Work task: Could you return the data that follows exactly, minus the images?

Information provided:

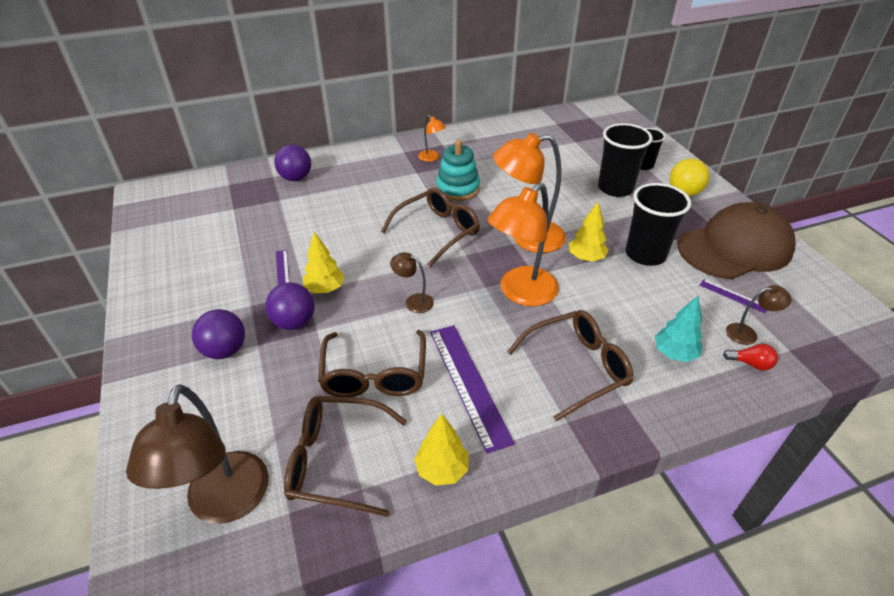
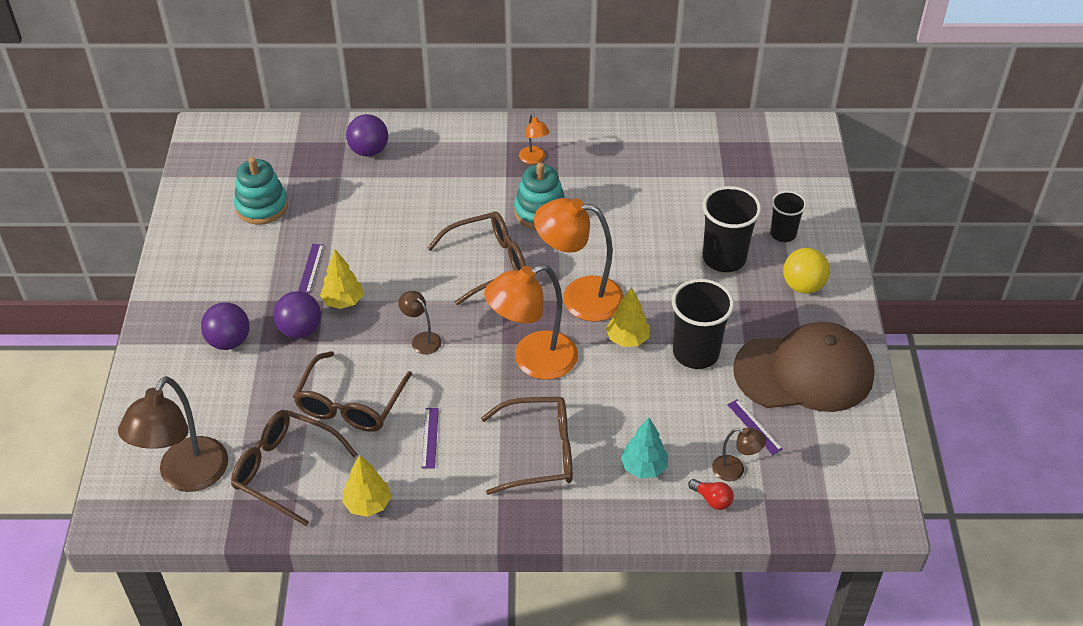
camera: 20 degrees right, 5 degrees up
(216, 234) = (262, 206): none -> turquoise stacking toy
(468, 384) = (430, 438): purple ruler -> purple ruler, size x0.48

Task output:
camera: 20 degrees right, 5 degrees up
(216, 234) = (262, 206): none -> turquoise stacking toy
(468, 384) = (430, 438): purple ruler -> purple ruler, size x0.48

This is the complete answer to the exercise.